**STATED GOAL**: Give every entry again, word for word and in full.

[Data listing]

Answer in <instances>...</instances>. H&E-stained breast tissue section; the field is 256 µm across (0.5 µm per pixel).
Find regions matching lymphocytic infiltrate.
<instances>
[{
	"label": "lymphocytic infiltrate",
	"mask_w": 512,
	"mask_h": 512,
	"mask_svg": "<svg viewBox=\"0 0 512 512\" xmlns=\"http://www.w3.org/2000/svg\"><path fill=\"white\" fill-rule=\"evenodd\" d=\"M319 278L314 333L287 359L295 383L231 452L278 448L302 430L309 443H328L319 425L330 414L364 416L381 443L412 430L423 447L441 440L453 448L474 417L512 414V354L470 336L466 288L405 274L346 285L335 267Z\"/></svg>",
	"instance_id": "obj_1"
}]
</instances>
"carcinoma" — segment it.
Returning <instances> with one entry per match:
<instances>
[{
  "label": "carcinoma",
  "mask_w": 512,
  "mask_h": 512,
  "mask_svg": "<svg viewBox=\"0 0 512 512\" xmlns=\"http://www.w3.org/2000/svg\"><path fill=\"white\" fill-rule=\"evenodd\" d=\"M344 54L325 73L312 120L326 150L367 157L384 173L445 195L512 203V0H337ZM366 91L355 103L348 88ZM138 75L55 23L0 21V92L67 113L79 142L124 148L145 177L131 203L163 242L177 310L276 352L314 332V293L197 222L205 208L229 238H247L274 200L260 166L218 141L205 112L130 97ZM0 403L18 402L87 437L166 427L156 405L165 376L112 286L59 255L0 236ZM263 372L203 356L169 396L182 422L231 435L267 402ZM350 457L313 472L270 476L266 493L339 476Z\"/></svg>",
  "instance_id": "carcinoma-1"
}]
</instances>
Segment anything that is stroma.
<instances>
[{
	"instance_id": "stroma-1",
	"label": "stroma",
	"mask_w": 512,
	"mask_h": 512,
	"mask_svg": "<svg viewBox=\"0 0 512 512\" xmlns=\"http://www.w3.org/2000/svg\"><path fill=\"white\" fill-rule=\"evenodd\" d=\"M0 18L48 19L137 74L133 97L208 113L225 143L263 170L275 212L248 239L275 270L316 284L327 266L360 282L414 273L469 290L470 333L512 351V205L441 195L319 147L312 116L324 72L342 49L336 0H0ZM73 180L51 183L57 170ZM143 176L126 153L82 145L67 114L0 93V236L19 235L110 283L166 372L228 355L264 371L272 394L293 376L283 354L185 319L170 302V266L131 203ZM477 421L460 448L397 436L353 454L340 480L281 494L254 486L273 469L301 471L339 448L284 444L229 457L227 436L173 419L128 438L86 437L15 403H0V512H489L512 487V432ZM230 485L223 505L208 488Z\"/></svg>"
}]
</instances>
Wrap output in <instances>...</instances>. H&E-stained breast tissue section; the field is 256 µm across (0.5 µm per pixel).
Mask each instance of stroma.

**COMPLETE RESPONSE**:
Answer in <instances>...</instances>. H&E-stained breast tissue section; the field is 256 µm across (0.5 µm per pixel).
Find regions matching lymphocytic infiltrate.
<instances>
[{
	"label": "lymphocytic infiltrate",
	"mask_w": 512,
	"mask_h": 512,
	"mask_svg": "<svg viewBox=\"0 0 512 512\" xmlns=\"http://www.w3.org/2000/svg\"><path fill=\"white\" fill-rule=\"evenodd\" d=\"M319 278L314 333L287 359L295 383L231 452L278 448L302 430L309 443H328L319 425L330 414L364 416L381 443L412 430L423 447L441 440L453 448L474 417L512 414V354L470 336L466 288L405 274L346 285L335 267Z\"/></svg>",
	"instance_id": "obj_1"
}]
</instances>
"carcinoma" — segment it.
Returning <instances> with one entry per match:
<instances>
[{
  "label": "carcinoma",
  "mask_w": 512,
  "mask_h": 512,
  "mask_svg": "<svg viewBox=\"0 0 512 512\" xmlns=\"http://www.w3.org/2000/svg\"><path fill=\"white\" fill-rule=\"evenodd\" d=\"M344 54L325 73L312 120L326 150L367 157L384 173L445 195L512 203V0H337ZM366 91L355 103L348 88ZM138 75L55 23L0 21V92L67 113L79 142L124 148L145 177L131 203L163 242L177 310L276 352L314 332V293L197 222L205 208L229 238H247L274 200L260 166L218 141L205 112L130 97ZM0 403L18 402L87 437L166 427L156 405L165 376L112 286L59 255L0 236ZM263 372L203 356L169 396L182 422L231 435L267 402ZM350 457L313 472L270 476L266 493L339 476Z\"/></svg>",
  "instance_id": "carcinoma-1"
}]
</instances>
Segment anything that is stroma.
<instances>
[{
	"instance_id": "stroma-1",
	"label": "stroma",
	"mask_w": 512,
	"mask_h": 512,
	"mask_svg": "<svg viewBox=\"0 0 512 512\" xmlns=\"http://www.w3.org/2000/svg\"><path fill=\"white\" fill-rule=\"evenodd\" d=\"M0 18L48 19L137 74L133 97L208 113L225 143L263 170L275 212L248 239L275 270L316 284L327 266L360 282L414 273L469 290L470 333L512 351V205L441 195L319 147L312 116L324 72L342 49L336 0H0ZM73 180L51 183L57 170ZM143 176L126 153L82 145L67 114L0 93V236L19 235L110 283L166 372L228 355L264 371L272 394L293 376L283 354L185 319L170 302V266L131 203ZM477 421L460 448L397 436L353 454L340 480L281 494L254 486L273 469L301 471L339 448L284 444L229 457L227 436L173 419L128 438L86 437L15 403H0V512H489L512 487V432ZM230 485L223 505L208 488Z\"/></svg>"
}]
</instances>
Wrap output in <instances>...</instances>. H&E-stained breast tissue section; the field is 256 µm across (0.5 µm per pixel).
Mask each instance of stroma.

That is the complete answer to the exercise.